* [Edit difference data]:
BEGIN

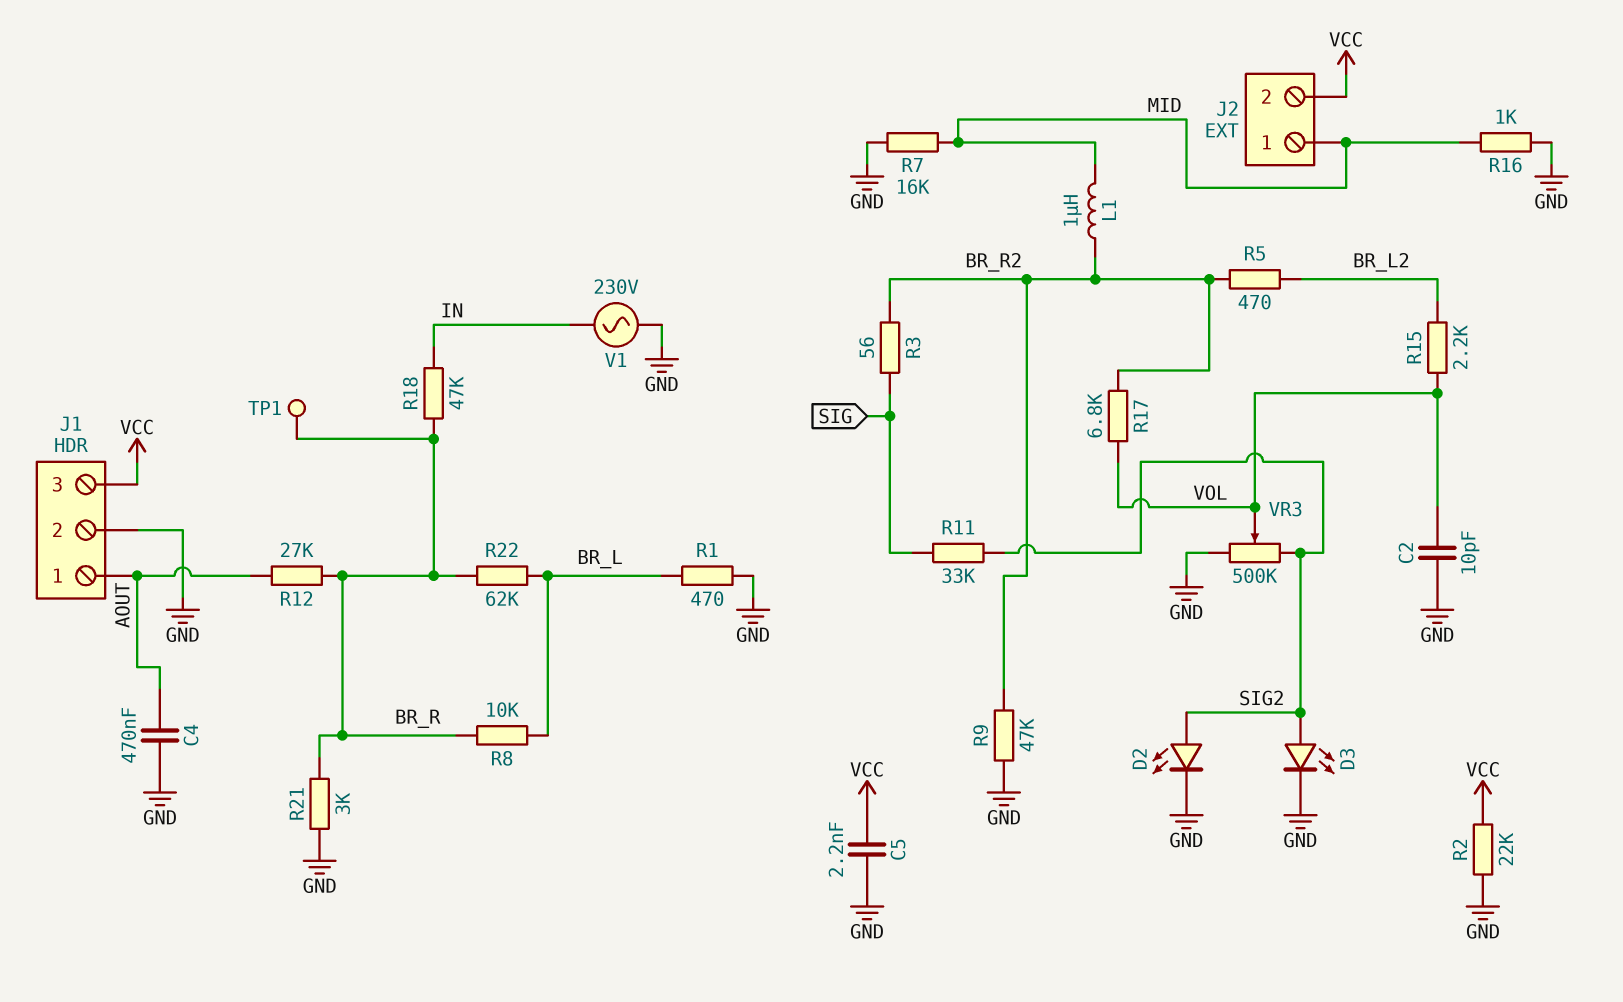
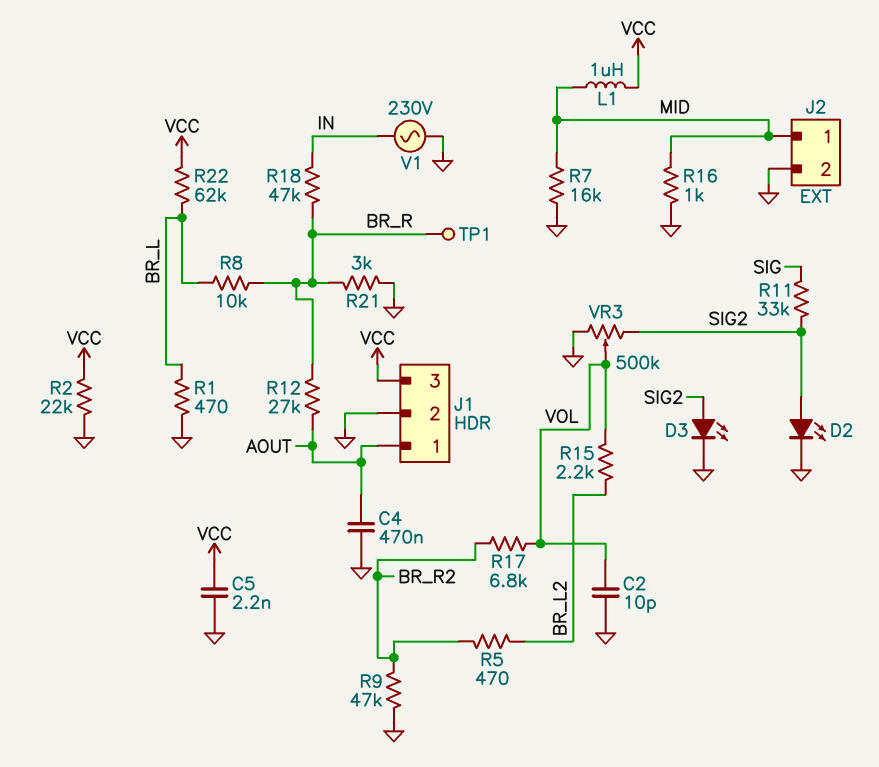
J2 pin 2: VCC -> GND
L1: 1uH (BR_R2, MID) -> 1uH (MID, VCC)
R3: 56 (BR_R2, SIG) -> none
R22: 62k (BR_L, BR_R) -> 62k (BR_L, VCC)

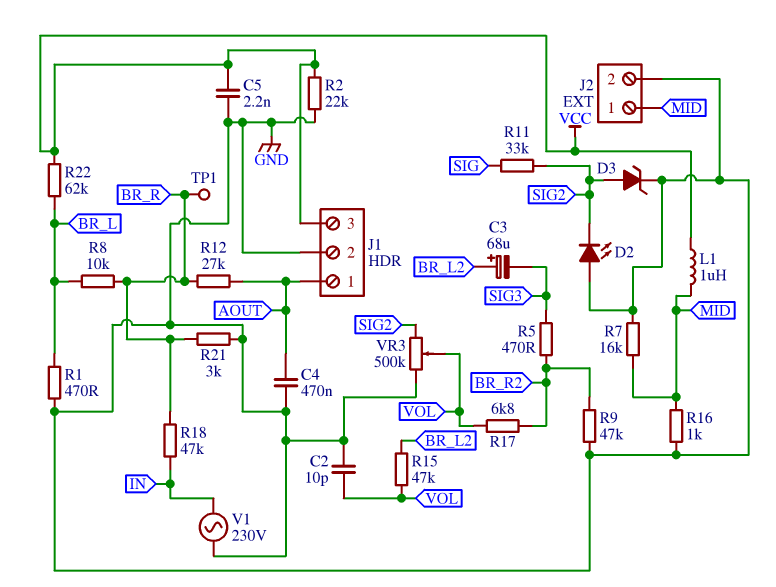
C3: none -> 68uF (plus BR_L2, minus SIG3)
D2: LED (A SIG2, K GND) -> LED (A GND, K SIG2)
D3: LED (A SIG2, K GND) -> zener (A SIG2, K GND)
R5: 470 (BR_L2, BR_R2) -> 470 (BR_R2, SIG3)
R15: 2.2k (BR_L2, VOL) -> 47k (BR_L2, VOL)

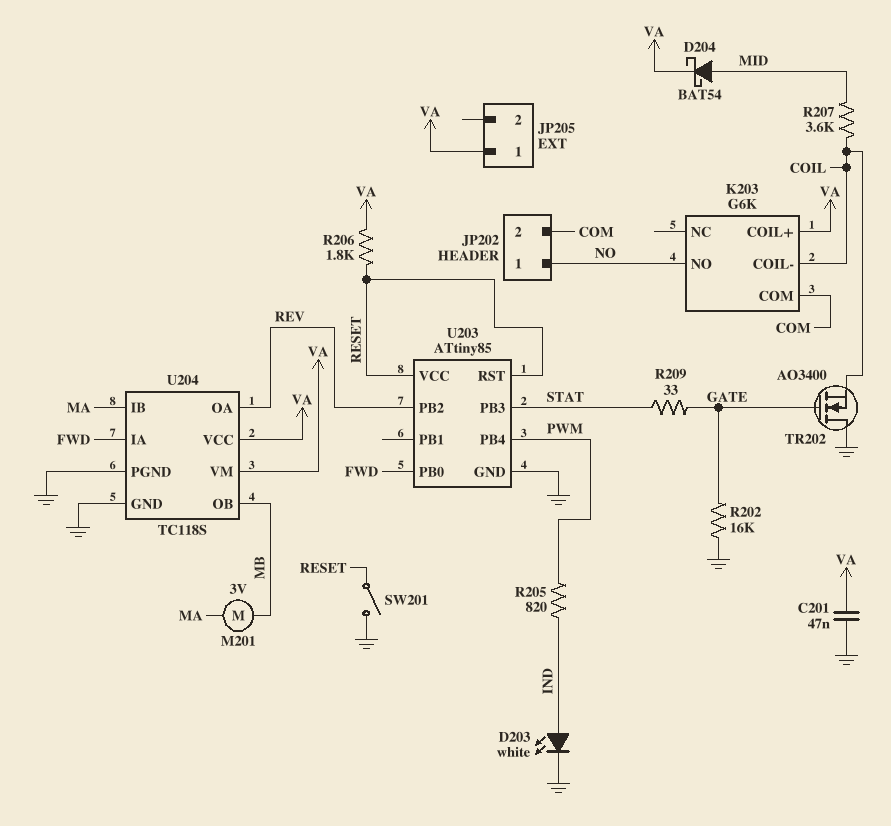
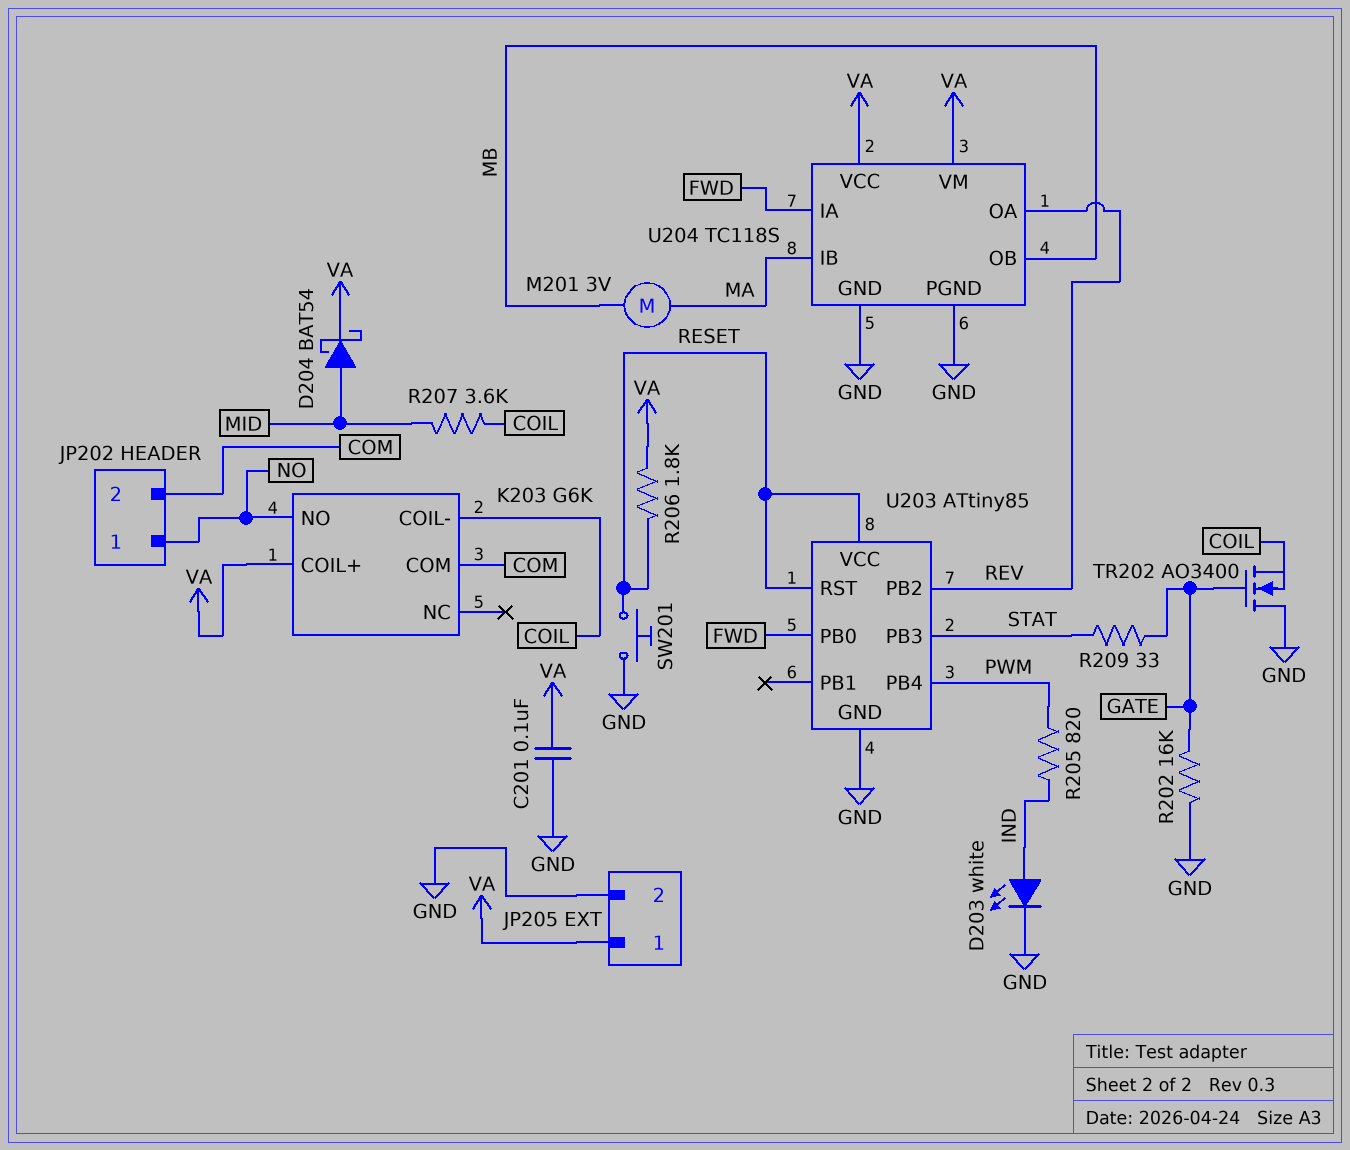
C201: 47nF (GND, VA) -> 100nF (GND, VA)
JP205 pin 2: none -> GND
SW201: switch (GND, RESET) -> button (GND, RESET)

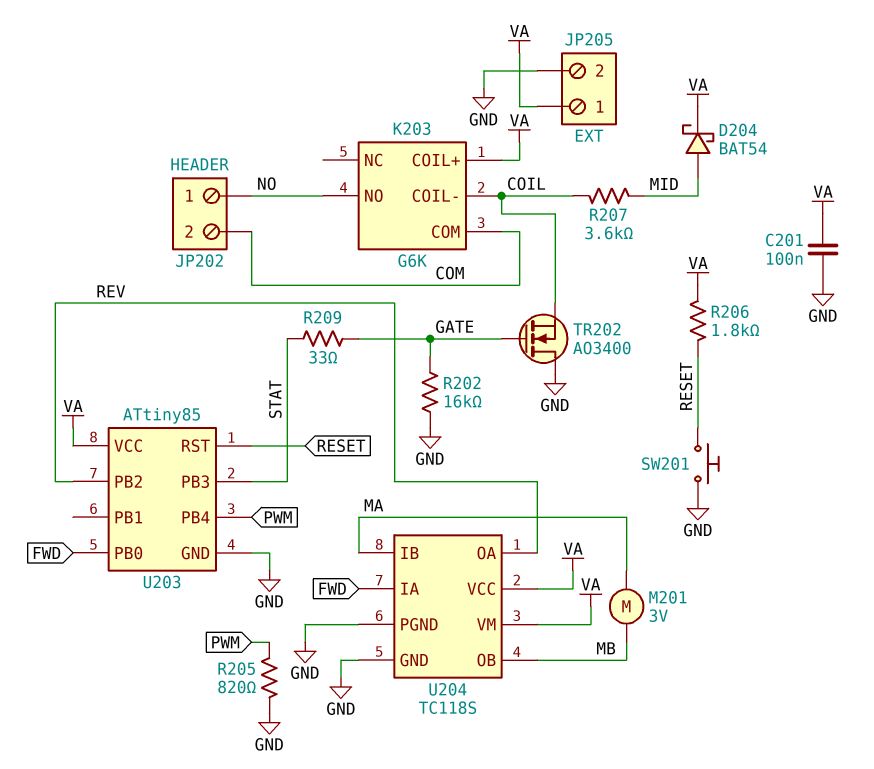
D203: LED white (A IND, K GND) -> none
R205: 820 (IND, PWM) -> 820 (GND, PWM)
U203 pin VCC: RESET -> VA

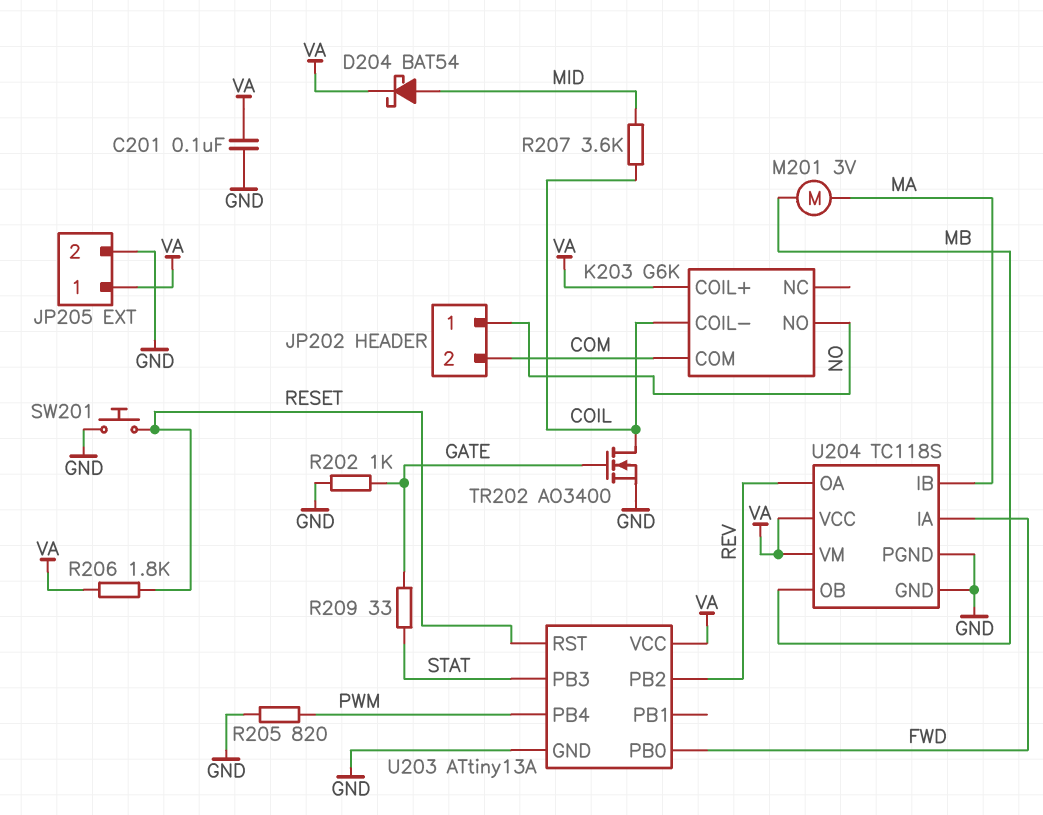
R202: 16k (GATE, GND) -> 1k (GATE, GND)
TR202: NMOS AO3400 (G GATE, D GND, S COIL) -> NMOS AO3400 (G GATE, D COIL, S GND)
U203: ATtiny85 -> ATtiny13A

END

* [TASK INSTRUCTIONS]: Set down every entry word for word, but omit the pictures.

* [EXPECTED ANSWER]:
J2 pin 2: VCC -> GND
L1: 1uH (BR_R2, MID) -> 1uH (MID, VCC)
R3: 56 (BR_R2, SIG) -> none
R22: 62k (BR_L, BR_R) -> 62k (BR_L, VCC)

C3: none -> 68uF (plus BR_L2, minus SIG3)
D2: LED (A SIG2, K GND) -> LED (A GND, K SIG2)
D3: LED (A SIG2, K GND) -> zener (A SIG2, K GND)
R5: 470 (BR_L2, BR_R2) -> 470 (BR_R2, SIG3)
R15: 2.2k (BR_L2, VOL) -> 47k (BR_L2, VOL)

C201: 47nF (GND, VA) -> 100nF (GND, VA)
JP205 pin 2: none -> GND
SW201: switch (GND, RESET) -> button (GND, RESET)

D203: LED white (A IND, K GND) -> none
R205: 820 (IND, PWM) -> 820 (GND, PWM)
U203 pin VCC: RESET -> VA

R202: 16k (GATE, GND) -> 1k (GATE, GND)
TR202: NMOS AO3400 (G GATE, D GND, S COIL) -> NMOS AO3400 (G GATE, D COIL, S GND)
U203: ATtiny85 -> ATtiny13A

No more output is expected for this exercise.